┌──

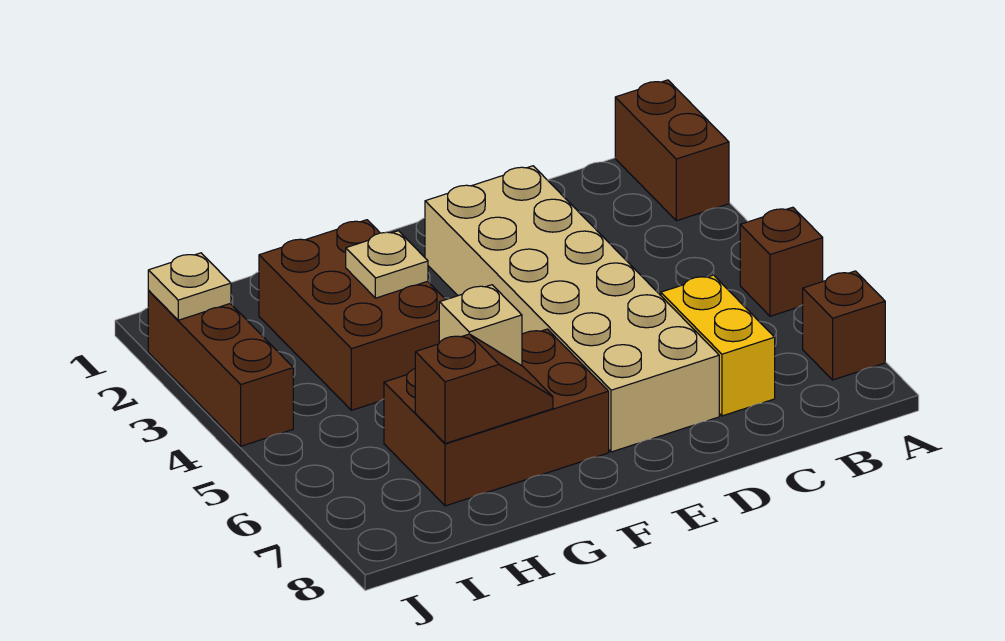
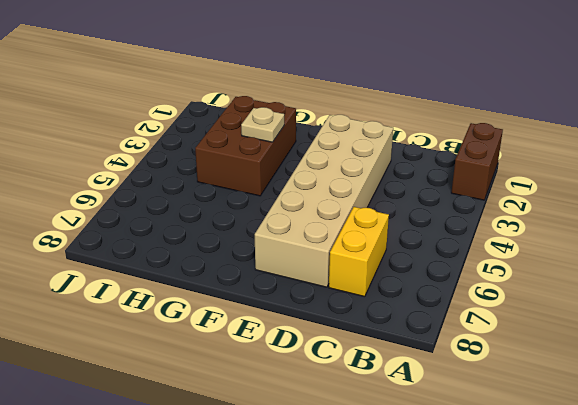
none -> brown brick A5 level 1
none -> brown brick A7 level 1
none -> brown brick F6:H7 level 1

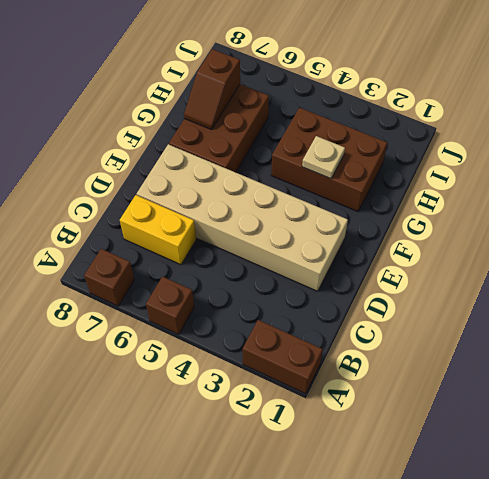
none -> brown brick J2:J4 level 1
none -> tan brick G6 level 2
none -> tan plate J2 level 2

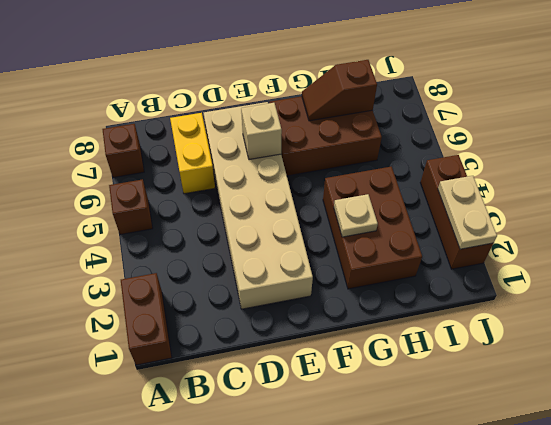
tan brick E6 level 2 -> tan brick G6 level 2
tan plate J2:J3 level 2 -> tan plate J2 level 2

└──

■ How to complete this task ■
Please hand back every entry above exactly, with no images in the copy.

■ Task output ■
none -> brown brick A5 level 1
none -> brown brick A7 level 1
none -> brown brick F6:H7 level 1

none -> brown brick J2:J4 level 1
none -> tan brick G6 level 2
none -> tan plate J2 level 2

tan brick E6 level 2 -> tan brick G6 level 2
tan plate J2:J3 level 2 -> tan plate J2 level 2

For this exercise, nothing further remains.